• **Your assignment**:
Gather, from the listing beneath this task, every line holding the string "gray".

• **Source data**:

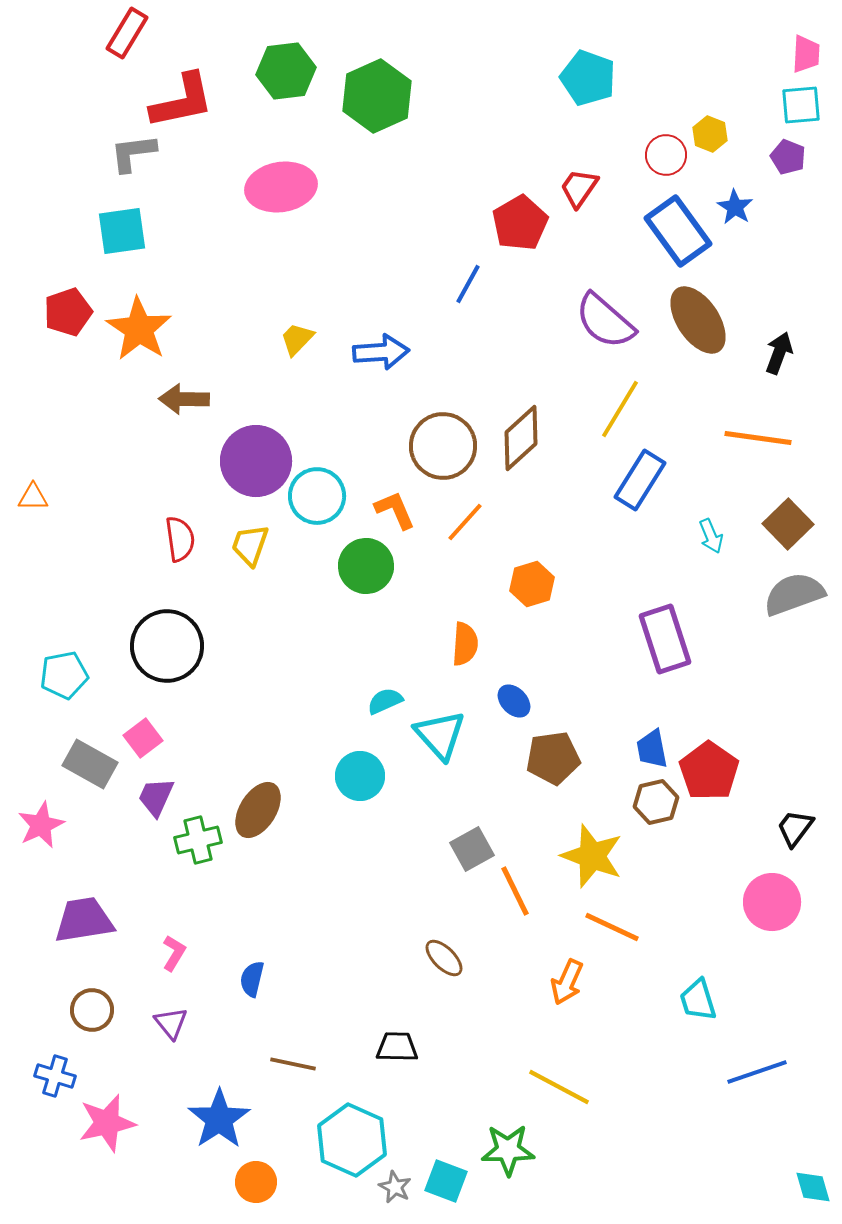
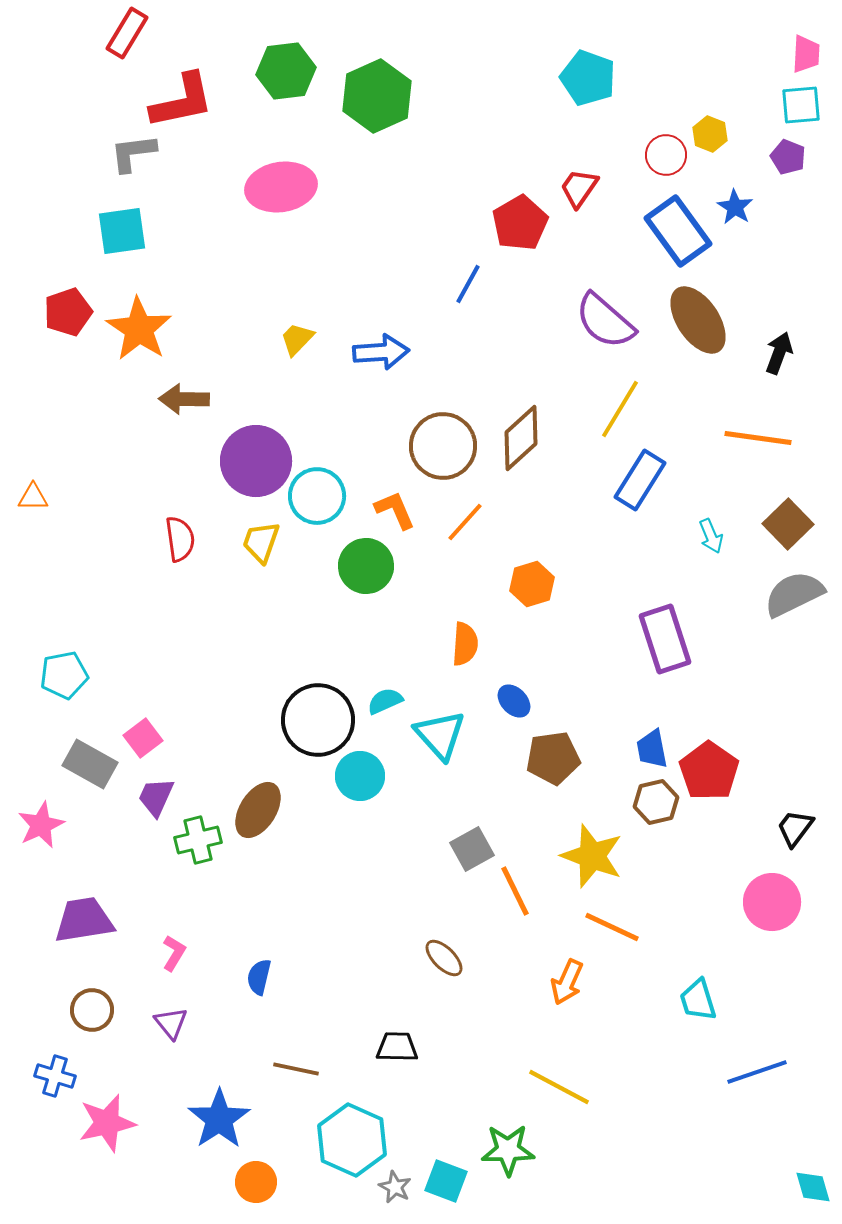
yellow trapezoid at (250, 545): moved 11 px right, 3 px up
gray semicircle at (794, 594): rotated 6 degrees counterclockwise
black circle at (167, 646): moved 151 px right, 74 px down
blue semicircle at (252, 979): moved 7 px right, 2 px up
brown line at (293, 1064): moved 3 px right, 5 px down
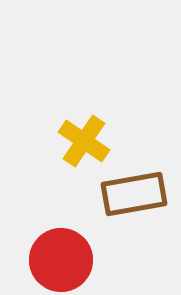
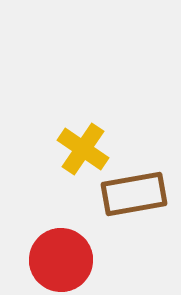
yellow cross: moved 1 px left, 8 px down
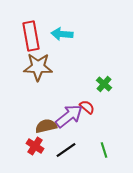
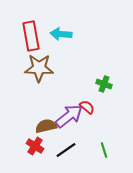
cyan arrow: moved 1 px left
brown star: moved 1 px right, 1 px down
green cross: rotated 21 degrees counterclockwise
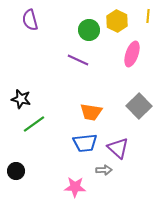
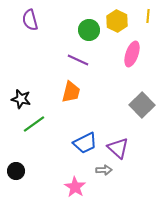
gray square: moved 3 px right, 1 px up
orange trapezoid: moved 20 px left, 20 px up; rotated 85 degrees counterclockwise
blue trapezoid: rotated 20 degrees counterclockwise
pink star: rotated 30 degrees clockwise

• **Exercise response**:
gray semicircle at (794, 594): rotated 6 degrees counterclockwise
gray square: moved 3 px right, 1 px up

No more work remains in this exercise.